| DATASET |
>>

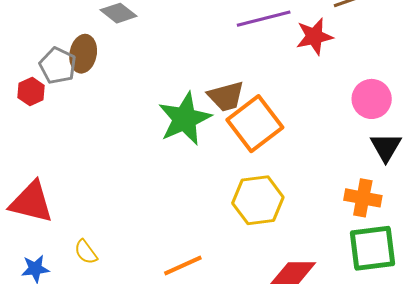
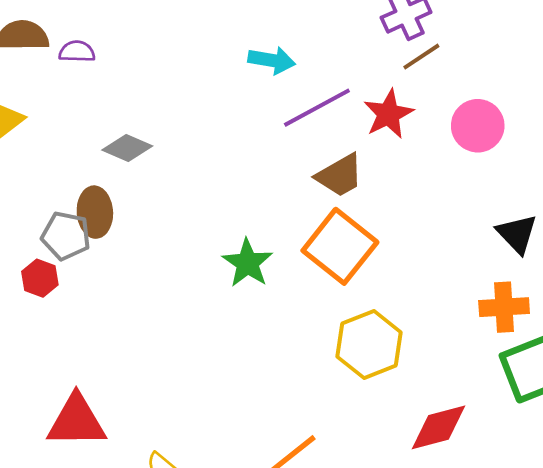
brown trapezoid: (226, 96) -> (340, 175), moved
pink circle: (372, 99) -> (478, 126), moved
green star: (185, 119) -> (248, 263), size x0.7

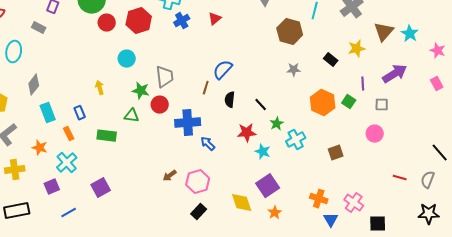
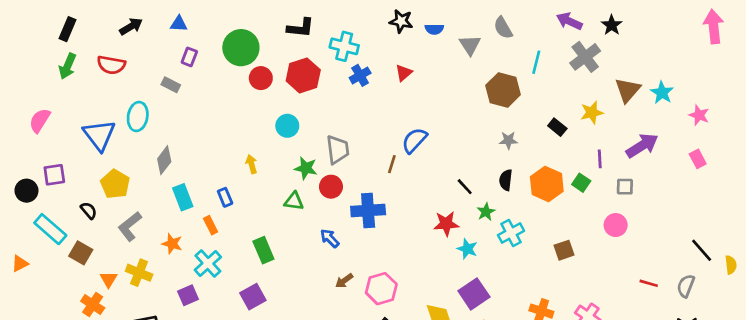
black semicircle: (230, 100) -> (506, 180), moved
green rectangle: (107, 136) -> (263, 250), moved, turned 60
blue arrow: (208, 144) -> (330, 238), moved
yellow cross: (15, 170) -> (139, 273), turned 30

<<

| WHAT IS EXPECTED |
Once the pictures are set aside, repeat the remaining data word for word.

| RESPONSE |
brown trapezoid: (226, 96) -> (340, 175), moved
pink circle: (372, 99) -> (478, 126), moved
green star: (185, 119) -> (248, 263), size x0.7

black semicircle: (230, 100) -> (506, 180), moved
green rectangle: (107, 136) -> (263, 250), moved, turned 60
blue arrow: (208, 144) -> (330, 238), moved
yellow cross: (15, 170) -> (139, 273), turned 30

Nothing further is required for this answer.